§ **Stored data**
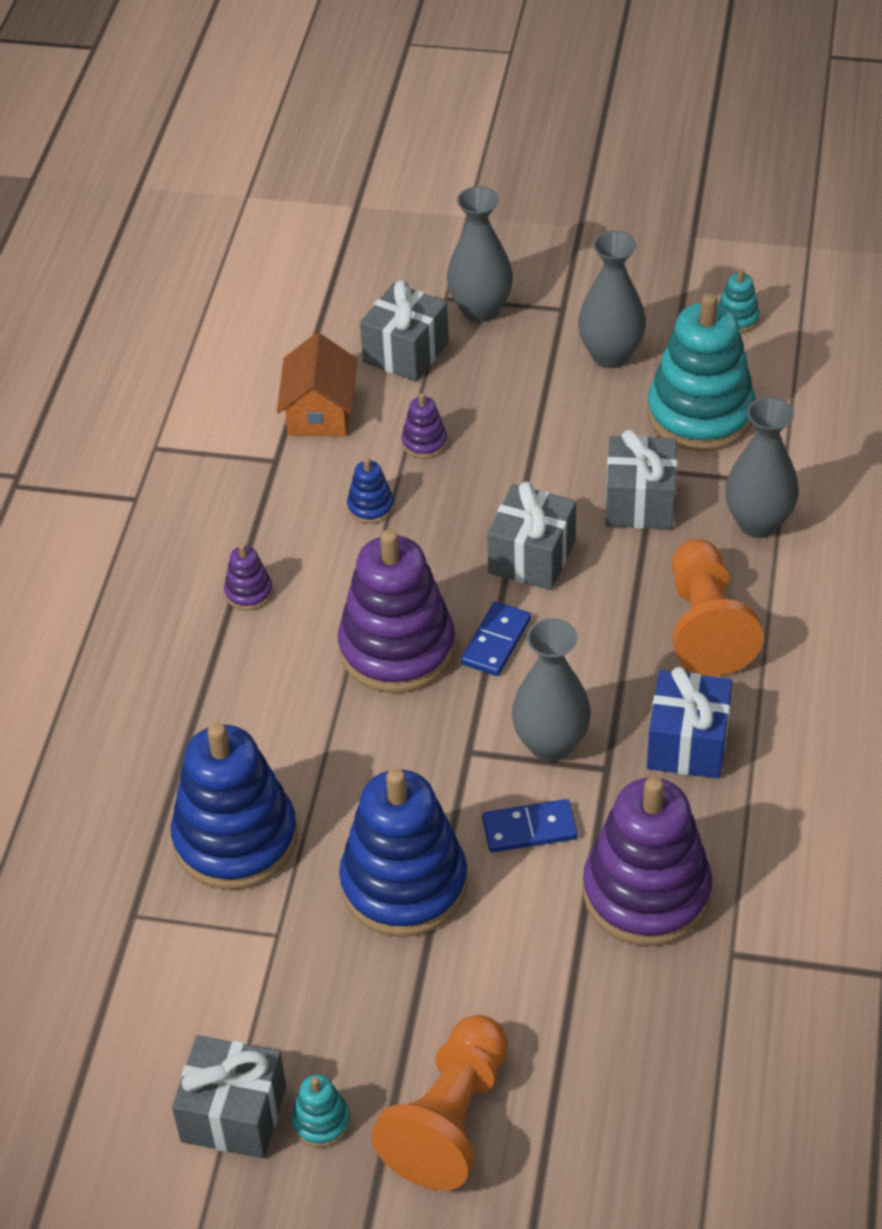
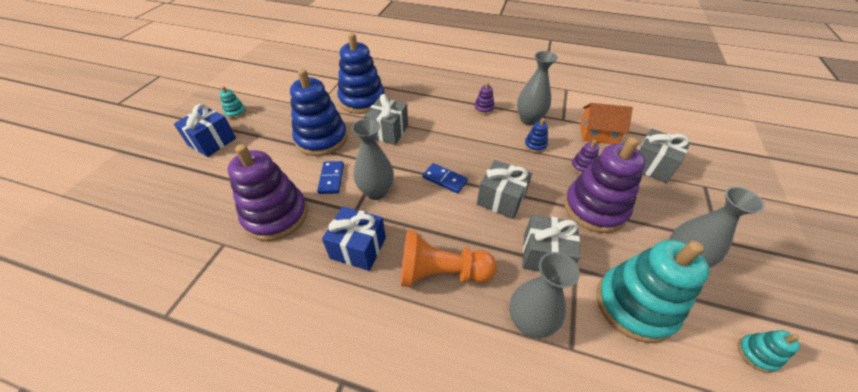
camera: 95 degrees right, 0 degrees up
(233, 1114) = (252, 95): grey gift -> grey gift (388, 131)
(397, 649) = (446, 147): purple stacking toy -> purple stacking toy (594, 208)
(449, 1119) = (212, 142): orange pawn -> blue gift
(480, 310) = (700, 200): grey vase -> grey vase (529, 120)

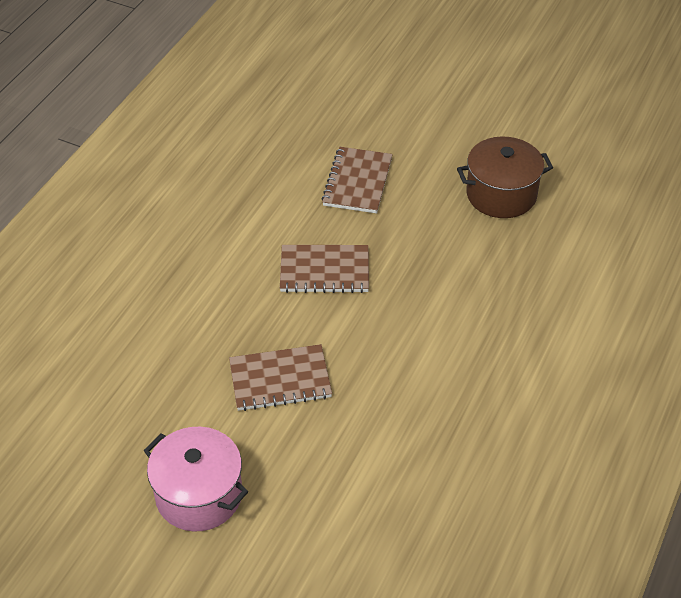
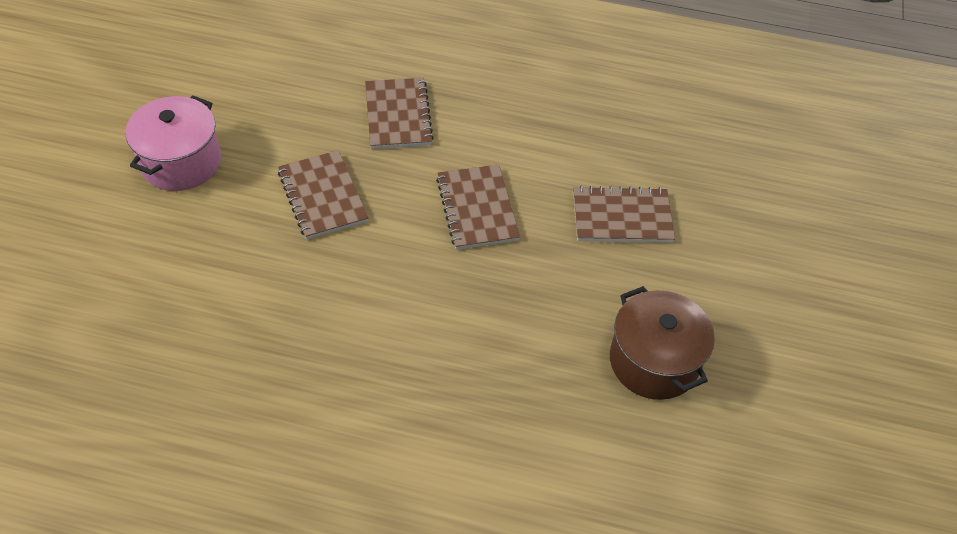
camera: 75 degrees right, 5 degrees up
(190, 310) = (398, 115): none -> brown notebook

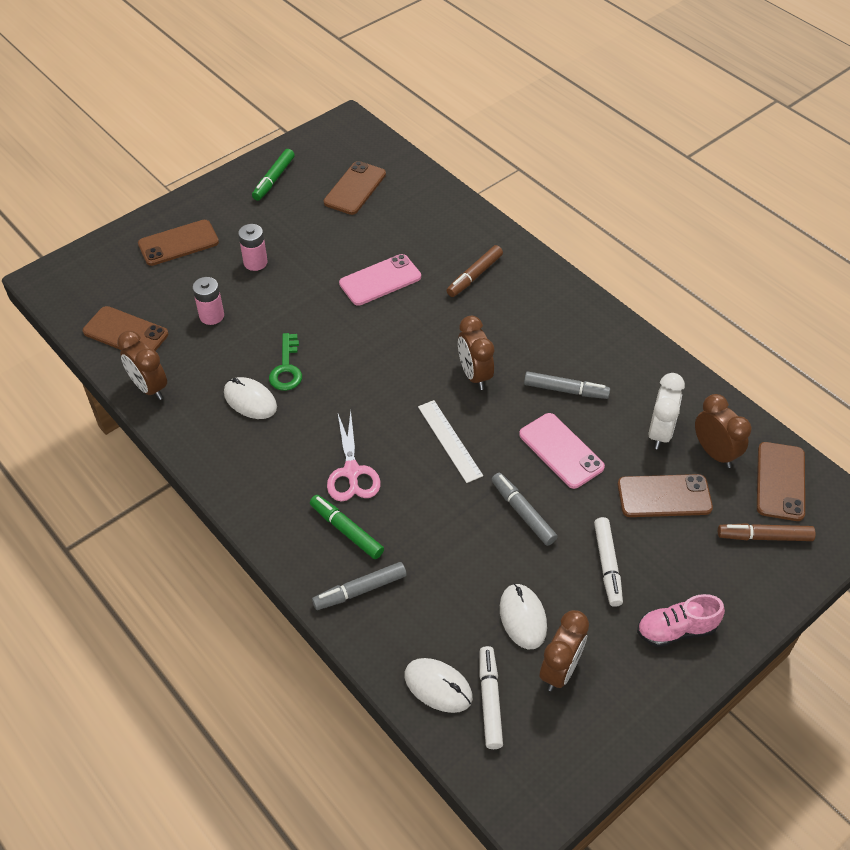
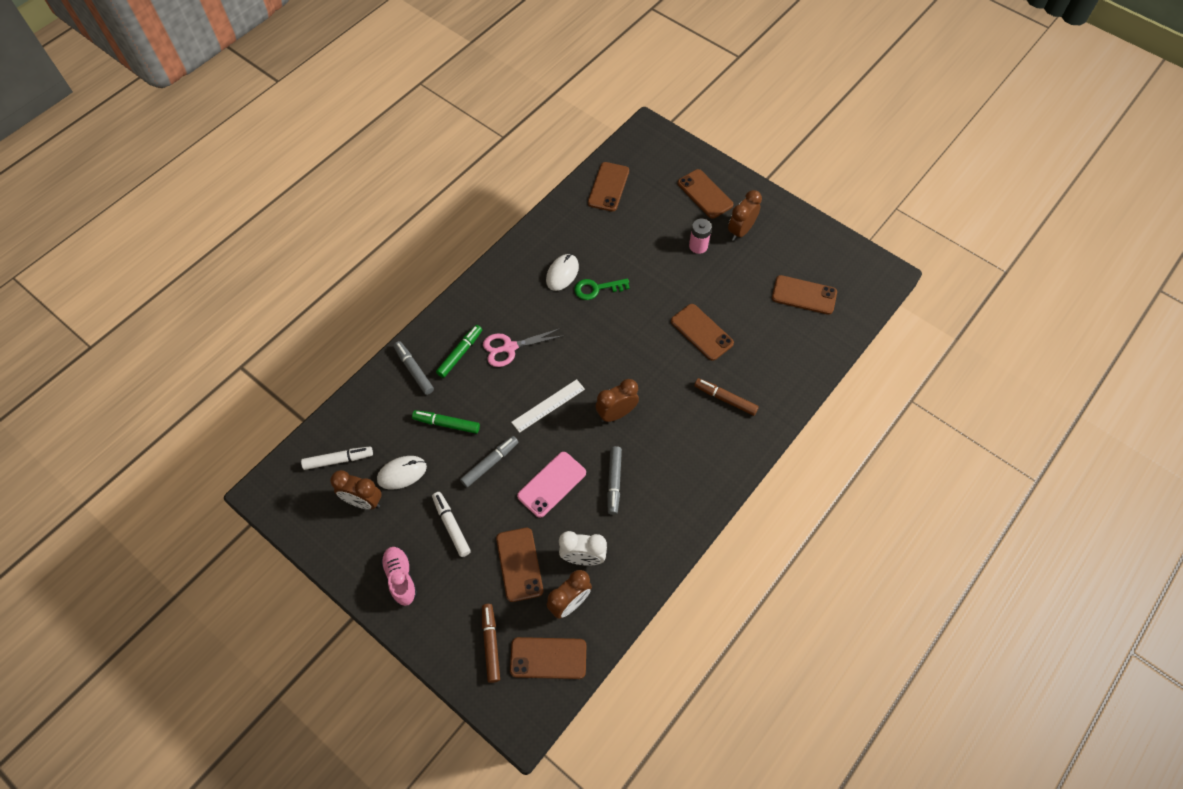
camera: 80 degrees right, 10 degrees up
(149, 387) = (562, 213): brown clock -> brown clock (740, 231)
(211, 316) = (636, 232): pink battery -> none
(274, 179) = (796, 237): green marker -> green marker (447, 424)
(380, 280) = (701, 332): pink phone -> brown phone
(438, 686) = (346, 428): white mouse -> none
(607, 564) = (451, 526): white marker -> white marker turned 75 degrees clockwise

§ **Task prompt**
Take the data above and set it down exactly, images excluded.

§ **Reply**
camera: 95 degrees right, 0 degrees up
(233, 1114) = (252, 95): grey gift -> grey gift (388, 131)
(397, 649) = (446, 147): purple stacking toy -> purple stacking toy (594, 208)
(449, 1119) = (212, 142): orange pawn -> blue gift
(480, 310) = (700, 200): grey vase -> grey vase (529, 120)

camera: 75 degrees right, 5 degrees up
(190, 310) = (398, 115): none -> brown notebook

camera: 80 degrees right, 10 degrees up
(149, 387) = (562, 213): brown clock -> brown clock (740, 231)
(211, 316) = (636, 232): pink battery -> none
(274, 179) = (796, 237): green marker -> green marker (447, 424)
(380, 280) = (701, 332): pink phone -> brown phone
(438, 686) = (346, 428): white mouse -> none
(607, 564) = (451, 526): white marker -> white marker turned 75 degrees clockwise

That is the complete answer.